Material shown:
·····

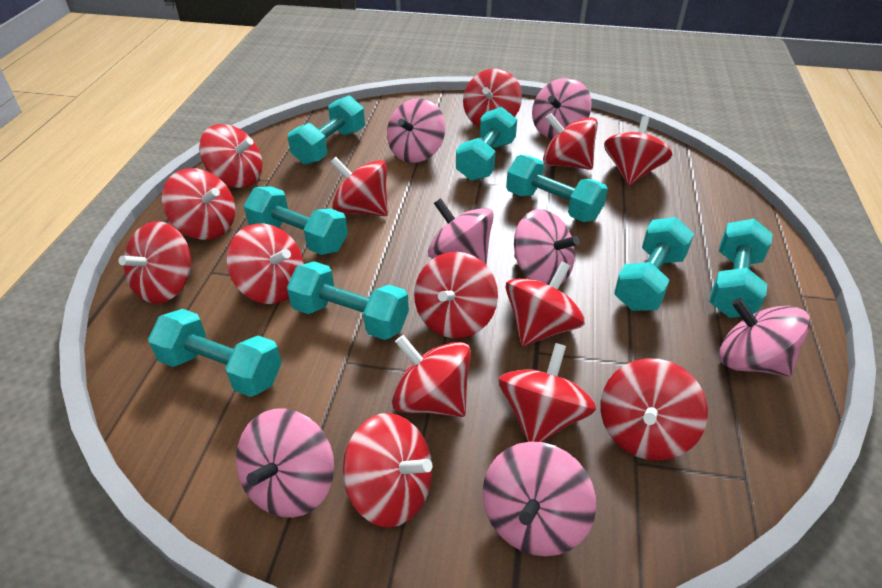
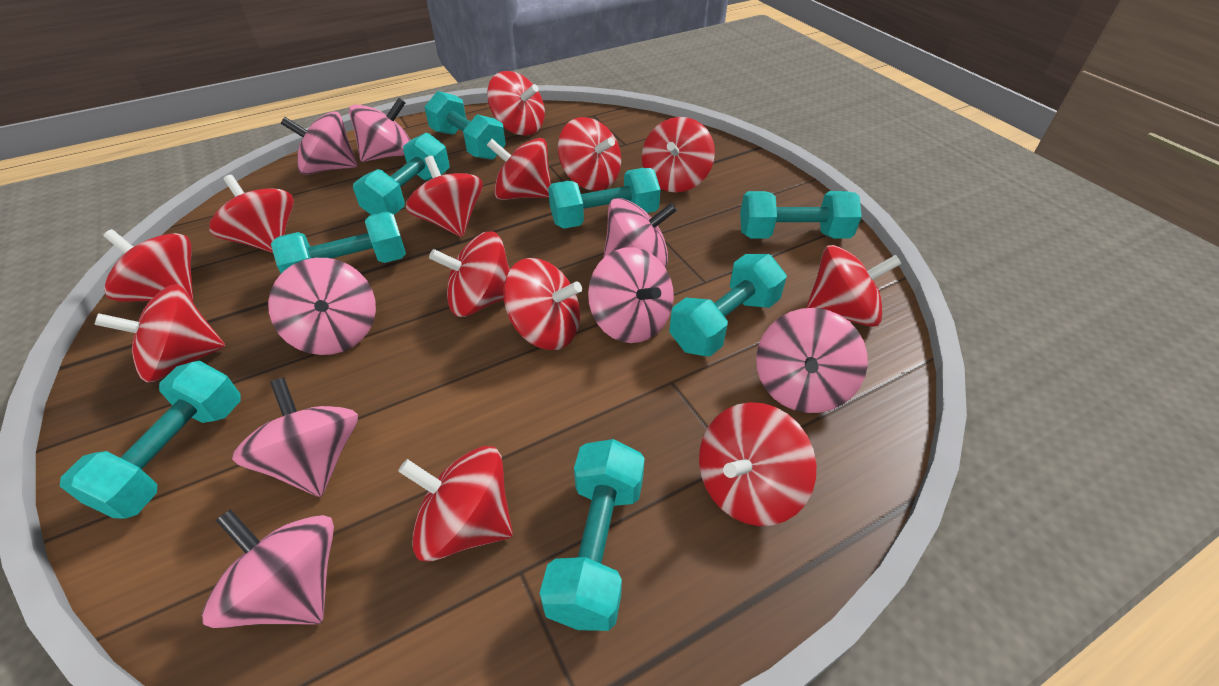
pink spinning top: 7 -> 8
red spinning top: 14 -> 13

·····

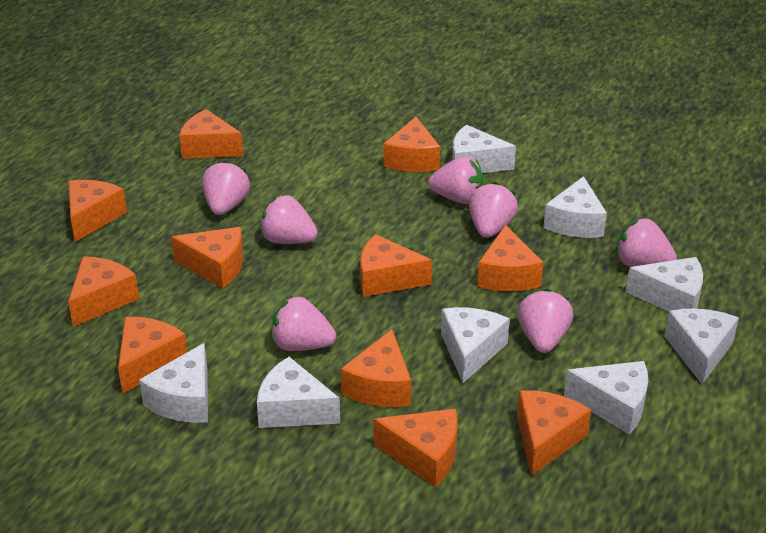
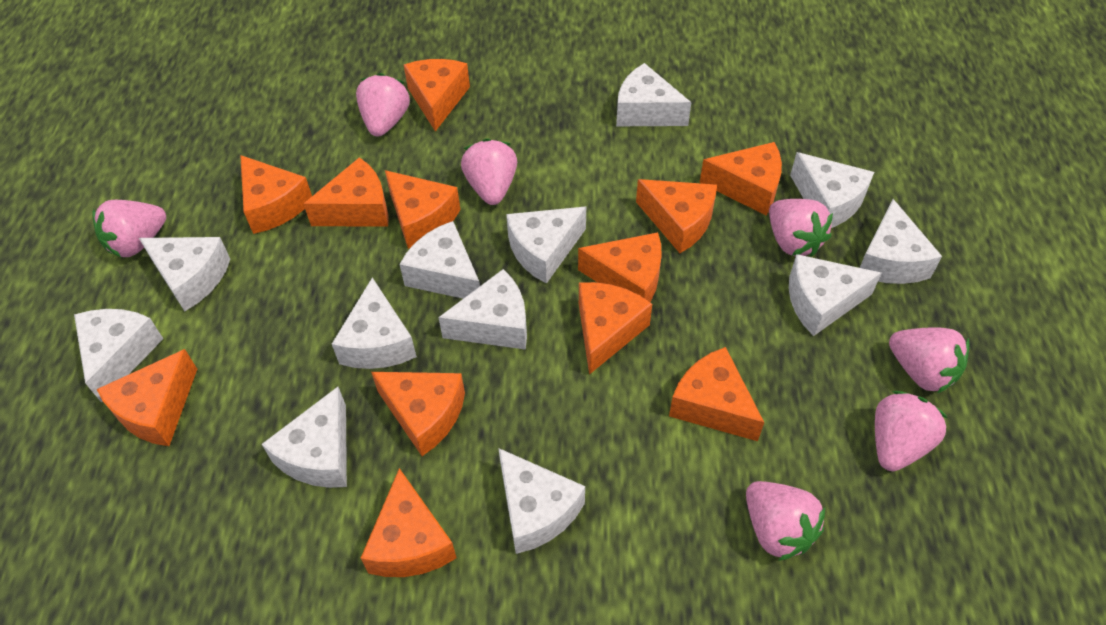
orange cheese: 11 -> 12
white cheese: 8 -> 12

·····

How to complete this task: Work out how many lines above include the string "cheese", then give that number alone.

Result: 2